TASK DIRECTIONS ▸ Find all lines in the records that include the word "RESET", and copy them out.

---------- LISTED ENTRIES ----------

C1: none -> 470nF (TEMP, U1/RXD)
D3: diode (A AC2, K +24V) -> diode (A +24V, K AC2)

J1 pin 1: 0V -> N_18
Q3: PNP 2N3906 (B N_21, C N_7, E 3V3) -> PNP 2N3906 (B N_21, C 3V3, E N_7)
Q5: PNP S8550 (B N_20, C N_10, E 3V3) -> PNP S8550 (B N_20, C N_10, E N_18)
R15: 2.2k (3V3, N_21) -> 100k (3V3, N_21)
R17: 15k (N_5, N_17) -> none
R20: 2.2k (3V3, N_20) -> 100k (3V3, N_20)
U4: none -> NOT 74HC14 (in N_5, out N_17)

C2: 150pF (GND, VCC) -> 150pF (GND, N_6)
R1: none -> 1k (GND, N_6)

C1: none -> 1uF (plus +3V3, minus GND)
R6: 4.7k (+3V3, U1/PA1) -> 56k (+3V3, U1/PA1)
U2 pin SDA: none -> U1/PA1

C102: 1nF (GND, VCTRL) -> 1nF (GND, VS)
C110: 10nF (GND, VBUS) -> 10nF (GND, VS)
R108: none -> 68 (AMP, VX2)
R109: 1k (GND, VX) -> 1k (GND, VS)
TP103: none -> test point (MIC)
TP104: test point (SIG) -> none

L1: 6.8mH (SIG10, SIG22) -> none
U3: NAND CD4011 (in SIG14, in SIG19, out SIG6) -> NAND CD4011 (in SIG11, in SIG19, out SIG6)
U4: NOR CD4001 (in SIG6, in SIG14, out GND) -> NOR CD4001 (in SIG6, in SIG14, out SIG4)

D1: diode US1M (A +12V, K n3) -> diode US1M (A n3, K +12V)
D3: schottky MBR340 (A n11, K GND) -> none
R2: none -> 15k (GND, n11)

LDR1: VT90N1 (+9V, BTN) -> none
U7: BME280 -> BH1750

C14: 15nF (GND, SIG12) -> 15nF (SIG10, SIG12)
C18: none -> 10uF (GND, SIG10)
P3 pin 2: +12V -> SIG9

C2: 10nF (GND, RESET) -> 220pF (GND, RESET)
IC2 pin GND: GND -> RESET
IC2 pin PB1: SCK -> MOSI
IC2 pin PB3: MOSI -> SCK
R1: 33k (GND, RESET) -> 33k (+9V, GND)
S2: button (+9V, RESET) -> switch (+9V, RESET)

----------

ANSWER SECTION ▸
C2: 10nF (GND, RESET) -> 220pF (GND, RESET)
IC2 pin GND: GND -> RESET
R1: 33k (GND, RESET) -> 33k (+9V, GND)
S2: button (+9V, RESET) -> switch (+9V, RESET)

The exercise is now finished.